> _Exercise instructions_: Your reply should be a single number, the count of lines in the records that contain "blue".

> _Scene edit records_:
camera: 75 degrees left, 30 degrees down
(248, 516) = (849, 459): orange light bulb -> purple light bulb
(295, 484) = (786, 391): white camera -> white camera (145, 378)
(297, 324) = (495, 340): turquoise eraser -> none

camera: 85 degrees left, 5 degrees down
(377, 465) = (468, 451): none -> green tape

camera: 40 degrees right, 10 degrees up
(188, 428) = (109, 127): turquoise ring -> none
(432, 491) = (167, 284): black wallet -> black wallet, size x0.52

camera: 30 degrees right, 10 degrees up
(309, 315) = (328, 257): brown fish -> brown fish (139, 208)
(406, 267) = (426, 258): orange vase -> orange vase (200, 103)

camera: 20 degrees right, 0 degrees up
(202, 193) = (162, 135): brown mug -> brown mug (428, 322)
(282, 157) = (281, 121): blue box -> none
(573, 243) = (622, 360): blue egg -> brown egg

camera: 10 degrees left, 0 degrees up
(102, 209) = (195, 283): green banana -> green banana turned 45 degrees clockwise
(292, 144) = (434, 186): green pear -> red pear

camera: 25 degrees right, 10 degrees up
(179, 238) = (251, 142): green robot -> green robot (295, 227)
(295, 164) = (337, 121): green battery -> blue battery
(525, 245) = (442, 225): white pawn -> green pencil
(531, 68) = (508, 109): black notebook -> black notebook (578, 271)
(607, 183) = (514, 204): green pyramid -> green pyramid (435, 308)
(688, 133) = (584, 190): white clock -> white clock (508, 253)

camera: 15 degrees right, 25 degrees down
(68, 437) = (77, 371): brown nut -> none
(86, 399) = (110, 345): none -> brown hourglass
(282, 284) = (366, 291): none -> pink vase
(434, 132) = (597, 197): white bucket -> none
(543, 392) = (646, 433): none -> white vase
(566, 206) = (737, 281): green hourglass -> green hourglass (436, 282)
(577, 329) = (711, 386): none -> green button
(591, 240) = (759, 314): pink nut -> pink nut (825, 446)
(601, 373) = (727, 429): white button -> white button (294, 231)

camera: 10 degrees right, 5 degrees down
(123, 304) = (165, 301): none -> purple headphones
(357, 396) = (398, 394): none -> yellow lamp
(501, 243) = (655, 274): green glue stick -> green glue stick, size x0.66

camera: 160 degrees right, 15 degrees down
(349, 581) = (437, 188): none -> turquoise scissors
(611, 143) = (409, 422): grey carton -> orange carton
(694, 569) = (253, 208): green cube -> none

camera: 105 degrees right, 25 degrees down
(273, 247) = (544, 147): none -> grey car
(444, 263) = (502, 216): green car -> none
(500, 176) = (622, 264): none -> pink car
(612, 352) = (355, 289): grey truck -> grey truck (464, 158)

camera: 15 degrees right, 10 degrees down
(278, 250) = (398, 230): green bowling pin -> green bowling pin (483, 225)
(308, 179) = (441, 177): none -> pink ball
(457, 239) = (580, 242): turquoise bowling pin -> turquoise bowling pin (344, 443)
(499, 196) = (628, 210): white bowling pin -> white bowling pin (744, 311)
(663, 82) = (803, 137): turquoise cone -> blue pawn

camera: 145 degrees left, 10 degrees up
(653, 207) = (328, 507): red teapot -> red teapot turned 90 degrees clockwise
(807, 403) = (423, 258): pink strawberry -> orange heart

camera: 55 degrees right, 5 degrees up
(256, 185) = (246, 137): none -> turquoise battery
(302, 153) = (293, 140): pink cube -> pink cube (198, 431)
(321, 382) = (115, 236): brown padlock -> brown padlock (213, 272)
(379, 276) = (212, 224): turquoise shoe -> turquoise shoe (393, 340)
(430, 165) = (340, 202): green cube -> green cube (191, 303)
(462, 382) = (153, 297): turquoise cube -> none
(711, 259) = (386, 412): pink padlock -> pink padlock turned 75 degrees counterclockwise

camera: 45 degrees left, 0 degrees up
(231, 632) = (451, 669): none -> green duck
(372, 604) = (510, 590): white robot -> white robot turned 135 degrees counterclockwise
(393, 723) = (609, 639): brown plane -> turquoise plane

> _Solution to the problem_: 4